• **EXERCISE PROMPT**:
Copy all entries exactly, and wherever an entry holds a picture, leave that picture out.

━━━━━ DATA EXTRACTS

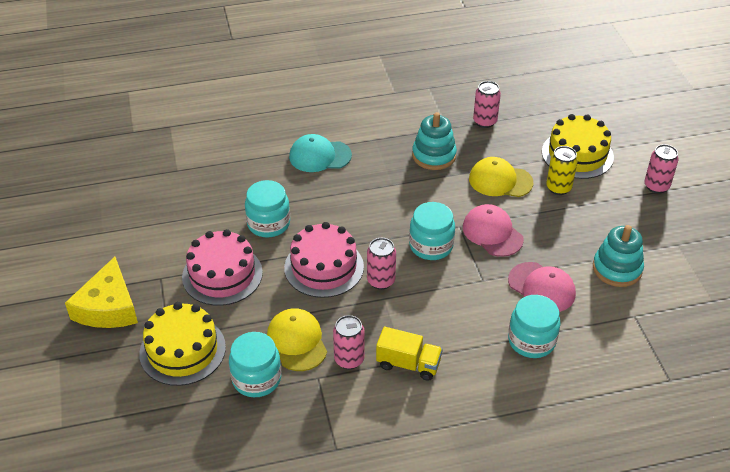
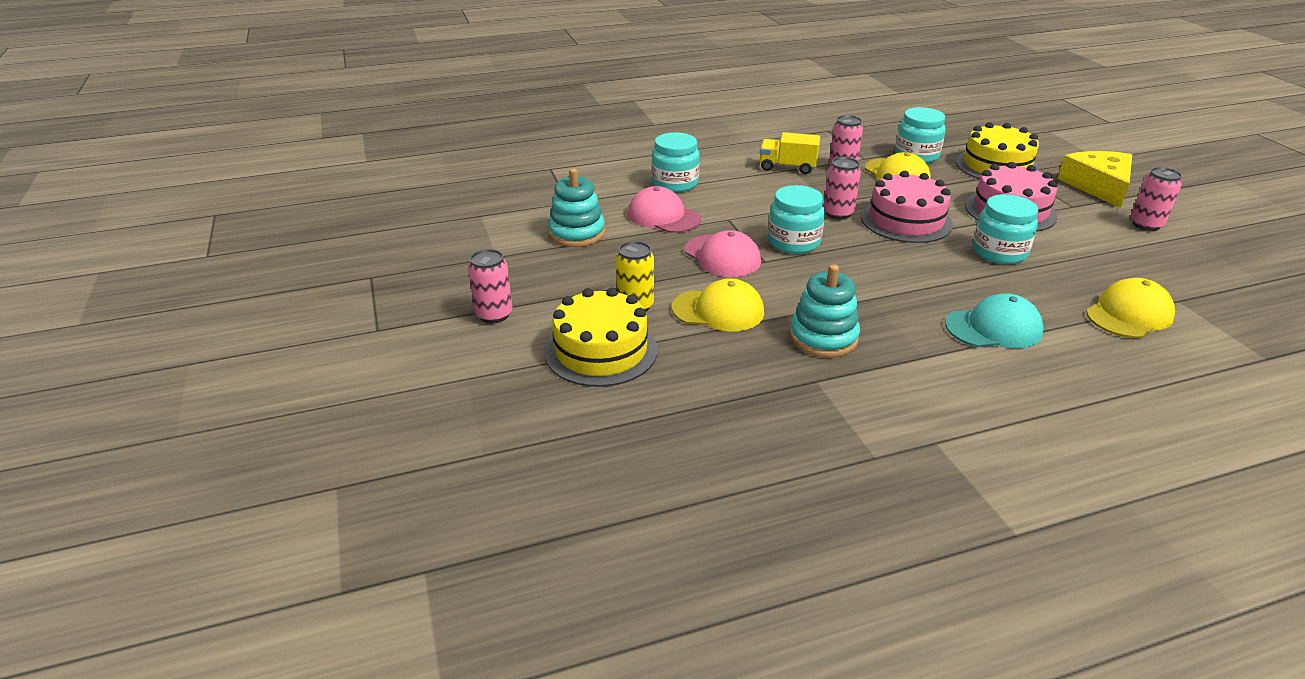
camera: 175 degrees right, 10 degrees down
pink can [473,81,501,128] -> pink can moved to [1131,167,1182,231]
none -> yellow cap [1086,278,1175,338]

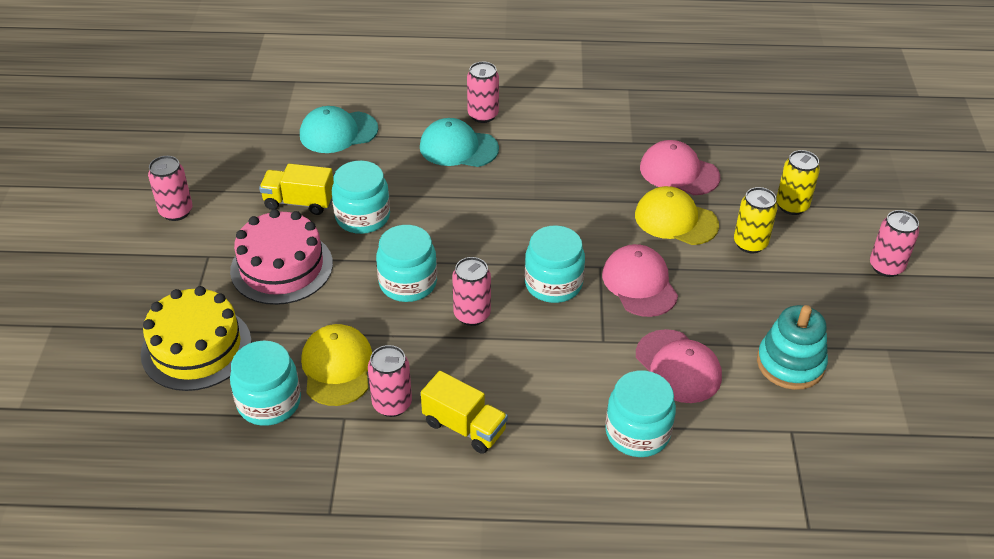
camera: 160 degrees left, 10 degrees up
yellow cake [545,288,658,387] -> yellow can [776,150,820,215]
turquoise stacking toy [789,264,860,358] -> none
pink cake [861,171,953,243] -> turquoise jar [376,225,437,302]
yellow cheese [1057,151,1132,208] -> none
yellow cap [1086,278,1175,338] -> turquoise cap [300,106,378,153]
none -> yellow truck [259,164,334,215]
none -> pink can [467,62,499,123]
none -> pink cap [640,140,720,195]

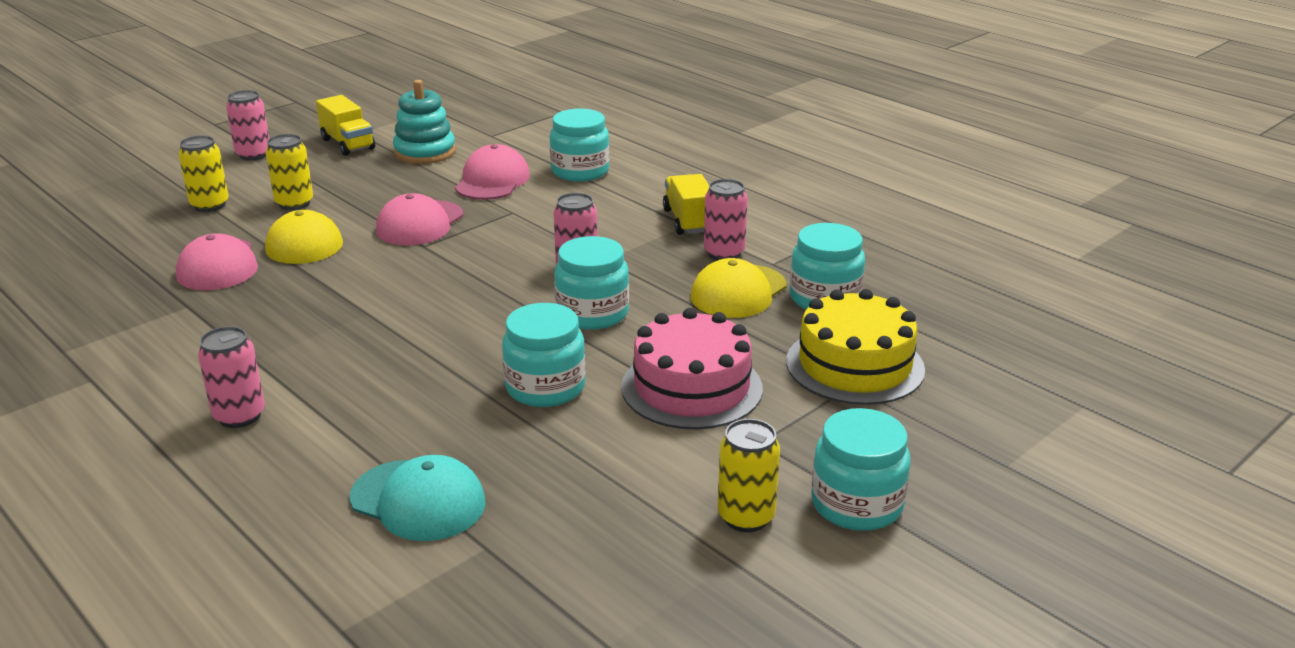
camera: 135 degrees left, 15 degrees down
pink can [148,156,193,221] -> yellow can [718,419,780,532]
yellow truck [259,164,334,215] -> yellow truck moved to [316,95,375,156]
turquoise cap [420,118,499,167] -> none
turquoise jar [524,225,585,303] -> turquoise jar moved to [811,408,911,531]

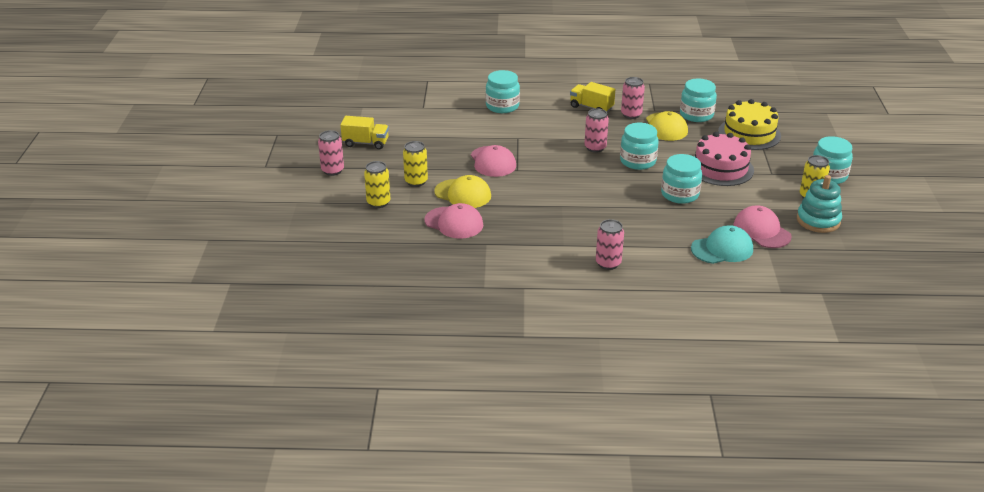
camera: 45 degrees left, 5 degrees up
turquoise stacking toy [393,80,456,164] -> turquoise stacking toy moved to [797,175,842,233]
pink cap [455,144,530,200] -> pink cap moved to [733,205,792,248]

━━━━━━━━━━

• **WRITTEN SOLUTION**:
camera: 175 degrees right, 10 degrees down
pink can [473,81,501,128] -> pink can moved to [1131,167,1182,231]
none -> yellow cap [1086,278,1175,338]

camera: 160 degrees left, 10 degrees up
yellow cake [545,288,658,387] -> yellow can [776,150,820,215]
turquoise stacking toy [789,264,860,358] -> none
pink cake [861,171,953,243] -> turquoise jar [376,225,437,302]
yellow cheese [1057,151,1132,208] -> none
yellow cap [1086,278,1175,338] -> turquoise cap [300,106,378,153]
none -> yellow truck [259,164,334,215]
none -> pink can [467,62,499,123]
none -> pink cap [640,140,720,195]

camera: 135 degrees left, 15 degrees down
pink can [148,156,193,221] -> yellow can [718,419,780,532]
yellow truck [259,164,334,215] -> yellow truck moved to [316,95,375,156]
turquoise cap [420,118,499,167] -> none
turquoise jar [524,225,585,303] -> turquoise jar moved to [811,408,911,531]

camera: 45 degrees left, 5 degrees up
turquoise stacking toy [393,80,456,164] -> turquoise stacking toy moved to [797,175,842,233]
pink cap [455,144,530,200] -> pink cap moved to [733,205,792,248]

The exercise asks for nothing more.